Required work: In the material below, identify each line bearing the word "brown". Reproduce those lines.

Material to process:
* * * * * * *

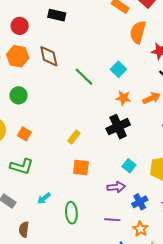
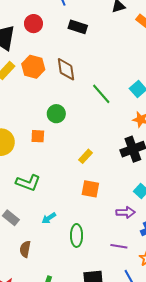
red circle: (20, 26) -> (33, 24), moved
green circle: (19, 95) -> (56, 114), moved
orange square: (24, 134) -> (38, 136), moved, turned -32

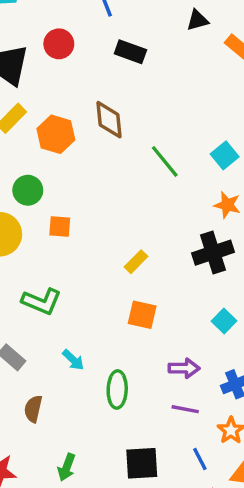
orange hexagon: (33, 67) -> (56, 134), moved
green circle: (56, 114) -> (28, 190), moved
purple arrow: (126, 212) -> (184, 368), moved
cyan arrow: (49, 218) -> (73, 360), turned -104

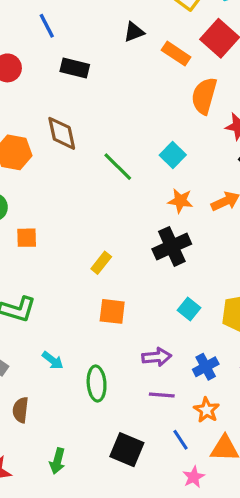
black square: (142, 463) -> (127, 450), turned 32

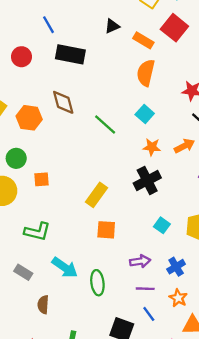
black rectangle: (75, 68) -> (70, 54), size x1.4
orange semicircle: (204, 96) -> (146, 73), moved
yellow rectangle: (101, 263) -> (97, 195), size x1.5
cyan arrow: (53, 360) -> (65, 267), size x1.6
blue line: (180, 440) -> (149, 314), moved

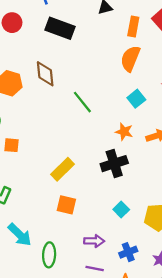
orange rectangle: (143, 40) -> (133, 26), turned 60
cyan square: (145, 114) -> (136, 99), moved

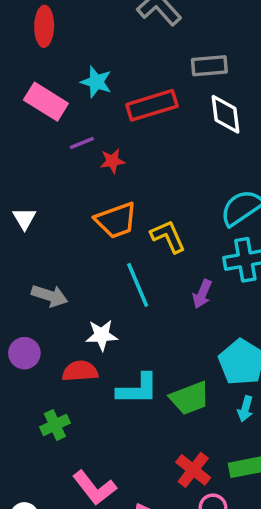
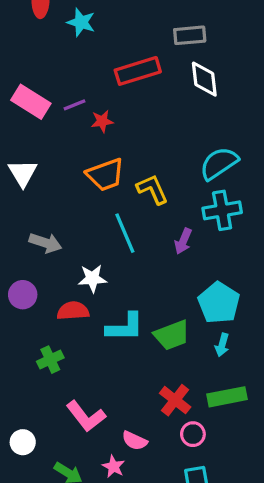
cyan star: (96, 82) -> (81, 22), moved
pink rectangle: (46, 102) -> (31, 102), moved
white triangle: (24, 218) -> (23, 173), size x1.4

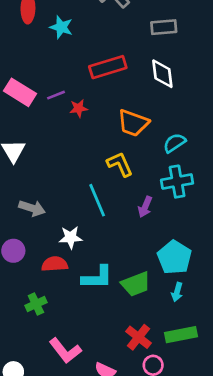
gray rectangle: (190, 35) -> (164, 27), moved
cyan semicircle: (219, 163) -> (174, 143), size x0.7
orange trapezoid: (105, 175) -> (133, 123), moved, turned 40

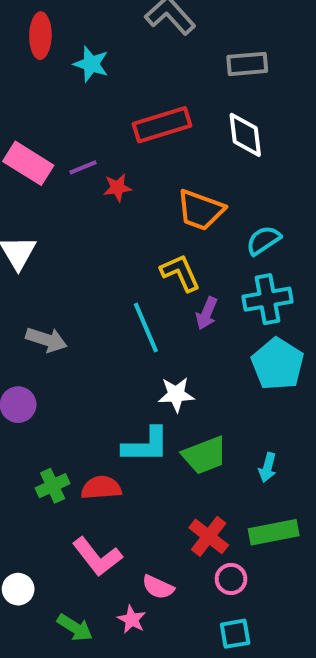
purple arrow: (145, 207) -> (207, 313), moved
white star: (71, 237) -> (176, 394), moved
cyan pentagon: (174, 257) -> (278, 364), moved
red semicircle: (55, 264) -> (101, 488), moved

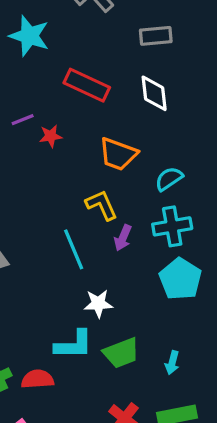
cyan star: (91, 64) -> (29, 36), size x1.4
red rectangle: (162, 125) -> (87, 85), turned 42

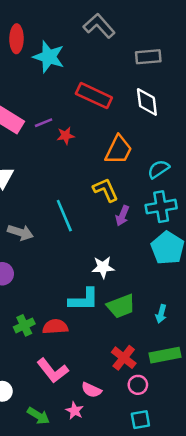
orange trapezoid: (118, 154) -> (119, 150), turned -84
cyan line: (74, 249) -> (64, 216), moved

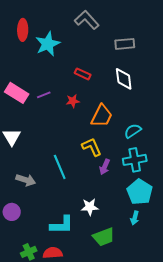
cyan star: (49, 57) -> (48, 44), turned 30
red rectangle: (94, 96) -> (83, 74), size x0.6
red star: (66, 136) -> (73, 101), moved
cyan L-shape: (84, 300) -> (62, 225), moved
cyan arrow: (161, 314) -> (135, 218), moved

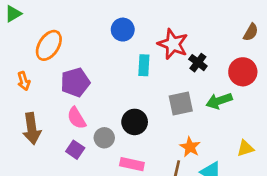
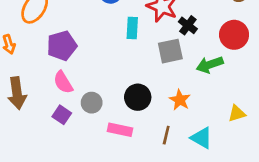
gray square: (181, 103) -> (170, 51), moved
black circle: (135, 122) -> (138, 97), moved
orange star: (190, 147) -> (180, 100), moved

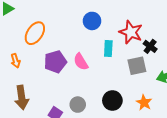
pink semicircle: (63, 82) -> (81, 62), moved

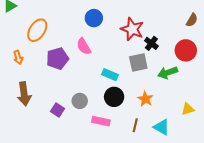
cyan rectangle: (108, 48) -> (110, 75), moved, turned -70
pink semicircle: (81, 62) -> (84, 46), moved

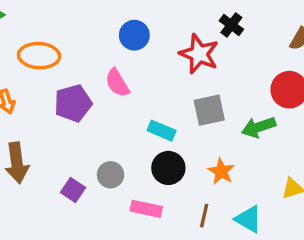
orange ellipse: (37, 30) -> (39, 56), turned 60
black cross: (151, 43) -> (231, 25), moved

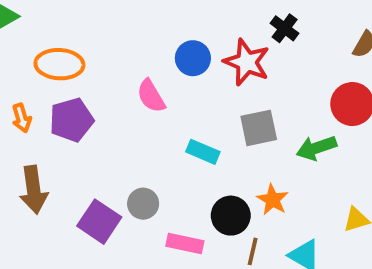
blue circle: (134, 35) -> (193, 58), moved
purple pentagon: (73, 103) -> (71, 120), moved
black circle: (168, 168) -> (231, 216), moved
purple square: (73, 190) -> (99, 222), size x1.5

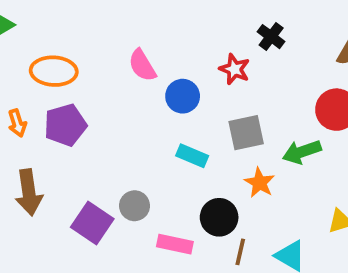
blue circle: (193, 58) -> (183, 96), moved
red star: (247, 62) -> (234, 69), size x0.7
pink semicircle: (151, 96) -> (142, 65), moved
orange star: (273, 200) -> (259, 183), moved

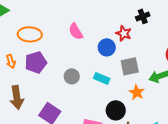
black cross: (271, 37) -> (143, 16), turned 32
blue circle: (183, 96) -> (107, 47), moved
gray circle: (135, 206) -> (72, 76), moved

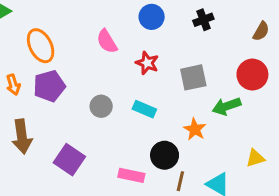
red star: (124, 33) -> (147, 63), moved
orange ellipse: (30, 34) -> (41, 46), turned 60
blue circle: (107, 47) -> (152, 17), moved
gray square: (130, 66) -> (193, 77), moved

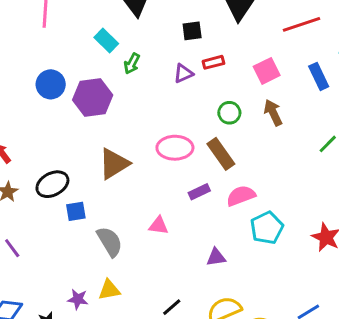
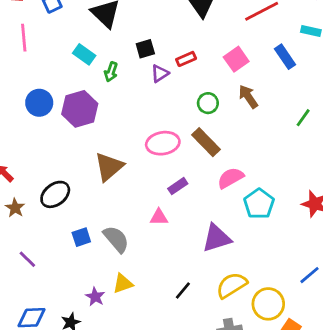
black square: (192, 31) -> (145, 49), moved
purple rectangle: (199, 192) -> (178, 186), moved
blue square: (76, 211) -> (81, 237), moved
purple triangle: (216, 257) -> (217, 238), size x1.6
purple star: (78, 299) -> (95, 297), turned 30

* * * * * * *

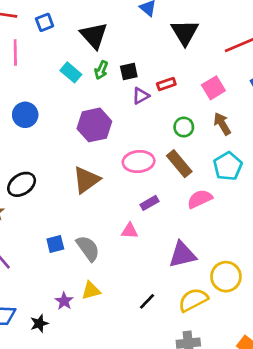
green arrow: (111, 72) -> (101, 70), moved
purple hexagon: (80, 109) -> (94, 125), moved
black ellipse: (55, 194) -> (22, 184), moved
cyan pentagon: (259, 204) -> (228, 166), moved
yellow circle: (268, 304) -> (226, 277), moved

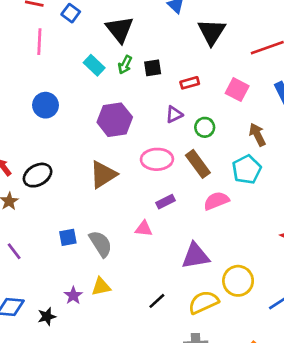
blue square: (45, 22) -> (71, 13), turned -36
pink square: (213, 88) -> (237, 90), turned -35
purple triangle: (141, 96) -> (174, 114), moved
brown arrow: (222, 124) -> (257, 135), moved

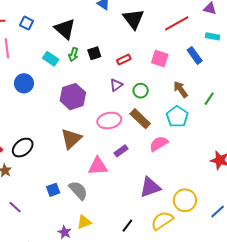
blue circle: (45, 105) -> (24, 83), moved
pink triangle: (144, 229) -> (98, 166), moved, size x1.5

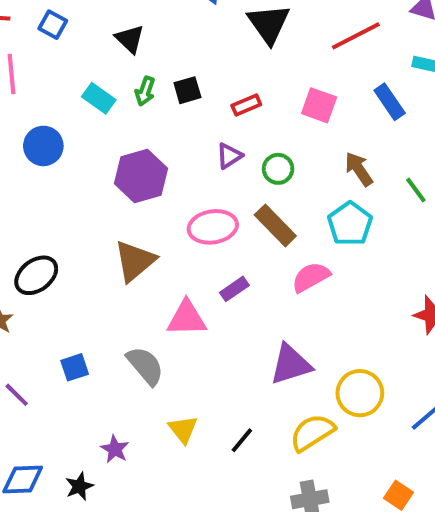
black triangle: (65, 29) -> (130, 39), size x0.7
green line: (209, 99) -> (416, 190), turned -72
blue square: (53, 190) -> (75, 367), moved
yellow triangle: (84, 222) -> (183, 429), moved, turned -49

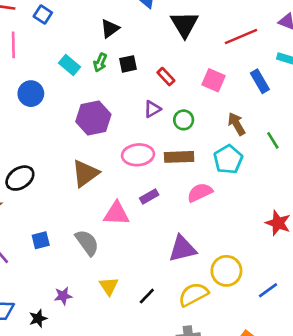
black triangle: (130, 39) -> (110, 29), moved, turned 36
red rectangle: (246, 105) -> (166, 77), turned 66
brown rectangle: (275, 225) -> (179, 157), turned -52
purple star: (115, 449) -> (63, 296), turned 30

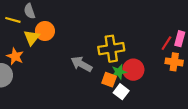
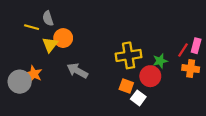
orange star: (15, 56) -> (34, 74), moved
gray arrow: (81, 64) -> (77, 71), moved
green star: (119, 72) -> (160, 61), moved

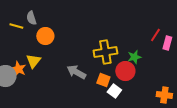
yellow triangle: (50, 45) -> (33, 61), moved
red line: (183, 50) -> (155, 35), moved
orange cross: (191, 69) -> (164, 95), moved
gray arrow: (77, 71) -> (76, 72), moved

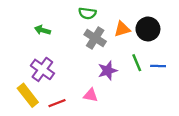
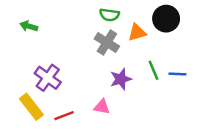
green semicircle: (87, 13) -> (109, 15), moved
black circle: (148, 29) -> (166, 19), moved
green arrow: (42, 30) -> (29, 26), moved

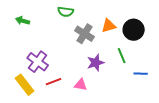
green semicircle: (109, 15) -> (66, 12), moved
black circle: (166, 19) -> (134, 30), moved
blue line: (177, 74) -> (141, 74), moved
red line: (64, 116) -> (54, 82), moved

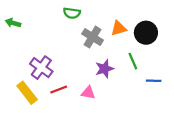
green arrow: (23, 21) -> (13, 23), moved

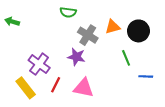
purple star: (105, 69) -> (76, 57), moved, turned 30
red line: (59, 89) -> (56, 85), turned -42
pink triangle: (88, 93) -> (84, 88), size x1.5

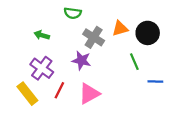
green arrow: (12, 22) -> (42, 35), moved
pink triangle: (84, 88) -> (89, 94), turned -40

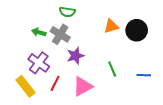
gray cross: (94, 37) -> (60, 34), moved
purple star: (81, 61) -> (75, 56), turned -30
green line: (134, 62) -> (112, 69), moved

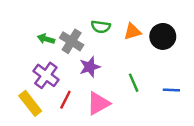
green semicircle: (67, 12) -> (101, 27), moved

* * * * * * *

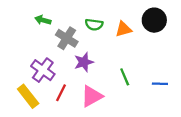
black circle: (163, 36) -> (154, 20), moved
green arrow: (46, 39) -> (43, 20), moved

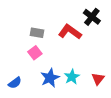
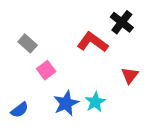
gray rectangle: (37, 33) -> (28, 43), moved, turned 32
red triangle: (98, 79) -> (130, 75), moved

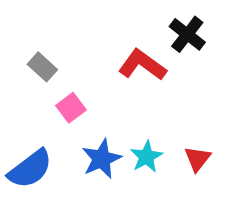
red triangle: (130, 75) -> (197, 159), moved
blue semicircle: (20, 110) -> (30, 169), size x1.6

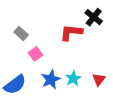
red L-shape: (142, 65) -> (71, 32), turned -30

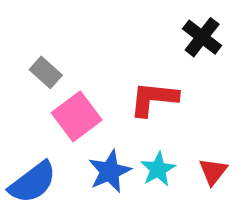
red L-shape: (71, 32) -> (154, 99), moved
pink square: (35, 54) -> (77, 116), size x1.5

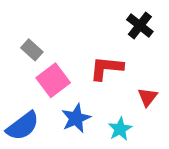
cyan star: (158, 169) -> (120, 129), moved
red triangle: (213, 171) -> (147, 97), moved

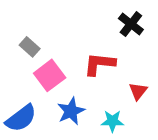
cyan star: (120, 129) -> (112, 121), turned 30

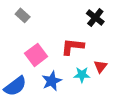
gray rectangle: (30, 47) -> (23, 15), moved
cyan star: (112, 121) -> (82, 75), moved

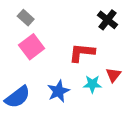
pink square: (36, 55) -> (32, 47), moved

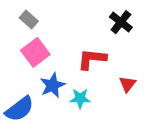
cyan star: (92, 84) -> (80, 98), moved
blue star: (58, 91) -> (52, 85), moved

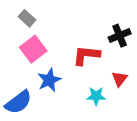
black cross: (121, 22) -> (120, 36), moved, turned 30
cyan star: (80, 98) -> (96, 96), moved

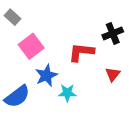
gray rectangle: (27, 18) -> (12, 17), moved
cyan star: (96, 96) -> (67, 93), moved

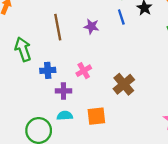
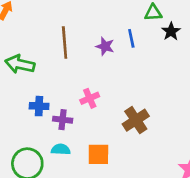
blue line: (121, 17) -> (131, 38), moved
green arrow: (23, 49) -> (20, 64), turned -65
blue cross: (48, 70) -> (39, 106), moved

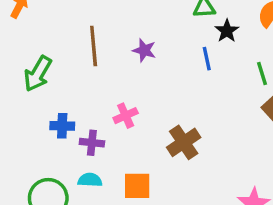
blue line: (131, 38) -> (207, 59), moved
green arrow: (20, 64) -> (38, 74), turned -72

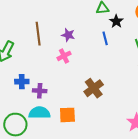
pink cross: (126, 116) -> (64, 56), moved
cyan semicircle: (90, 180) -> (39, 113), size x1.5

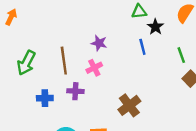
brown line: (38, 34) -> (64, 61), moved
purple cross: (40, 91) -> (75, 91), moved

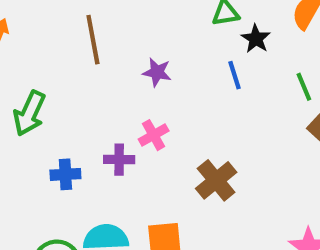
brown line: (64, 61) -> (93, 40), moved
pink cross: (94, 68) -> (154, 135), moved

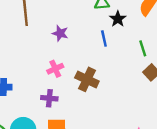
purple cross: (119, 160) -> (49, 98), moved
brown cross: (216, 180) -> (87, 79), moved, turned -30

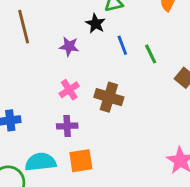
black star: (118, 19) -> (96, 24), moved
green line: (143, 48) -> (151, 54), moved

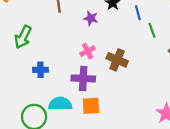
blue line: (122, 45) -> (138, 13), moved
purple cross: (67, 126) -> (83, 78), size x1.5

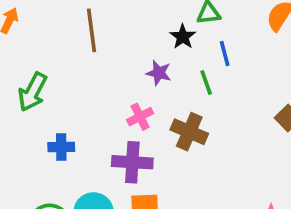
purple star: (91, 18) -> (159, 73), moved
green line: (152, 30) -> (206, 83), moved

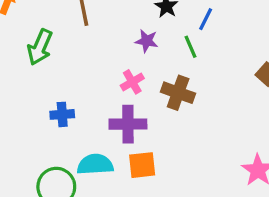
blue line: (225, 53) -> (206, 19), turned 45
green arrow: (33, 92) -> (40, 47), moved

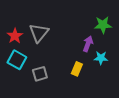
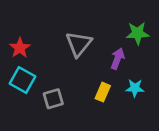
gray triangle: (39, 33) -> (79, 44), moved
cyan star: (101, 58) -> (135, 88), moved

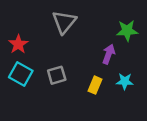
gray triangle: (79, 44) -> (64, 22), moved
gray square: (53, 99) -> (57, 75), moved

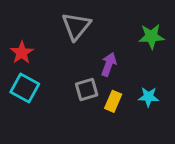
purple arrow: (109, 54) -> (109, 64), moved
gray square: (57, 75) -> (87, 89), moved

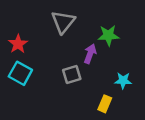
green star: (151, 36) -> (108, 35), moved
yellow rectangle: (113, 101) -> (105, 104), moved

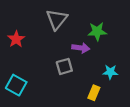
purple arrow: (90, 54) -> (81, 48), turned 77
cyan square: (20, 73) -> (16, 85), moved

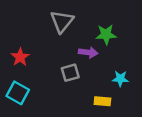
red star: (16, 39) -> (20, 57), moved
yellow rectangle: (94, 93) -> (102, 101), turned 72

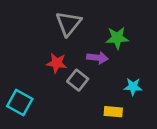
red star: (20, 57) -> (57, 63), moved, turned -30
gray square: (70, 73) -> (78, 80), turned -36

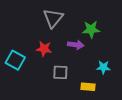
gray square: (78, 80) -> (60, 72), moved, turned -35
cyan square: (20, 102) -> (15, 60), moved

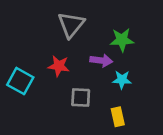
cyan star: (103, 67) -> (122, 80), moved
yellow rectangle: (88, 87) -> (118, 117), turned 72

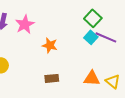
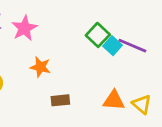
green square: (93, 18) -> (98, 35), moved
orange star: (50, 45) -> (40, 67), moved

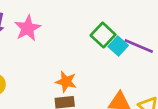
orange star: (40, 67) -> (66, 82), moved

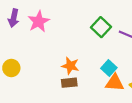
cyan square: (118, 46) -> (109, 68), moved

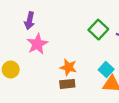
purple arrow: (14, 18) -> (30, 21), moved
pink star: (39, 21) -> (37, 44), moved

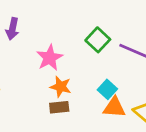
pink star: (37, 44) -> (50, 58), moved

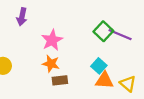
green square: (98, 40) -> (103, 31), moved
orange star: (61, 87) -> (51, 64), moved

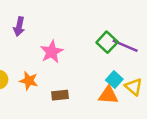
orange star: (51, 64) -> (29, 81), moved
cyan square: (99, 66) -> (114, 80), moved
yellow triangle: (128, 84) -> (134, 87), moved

* * * * * * *

Task response:
brown arrow: (222, 124) -> (257, 135), moved
brown rectangle: (275, 225) -> (179, 157), turned -52
brown line: (38, 34) -> (64, 61), moved
brown line: (64, 61) -> (93, 40), moved
brown cross: (216, 180) -> (87, 79), moved, turned -30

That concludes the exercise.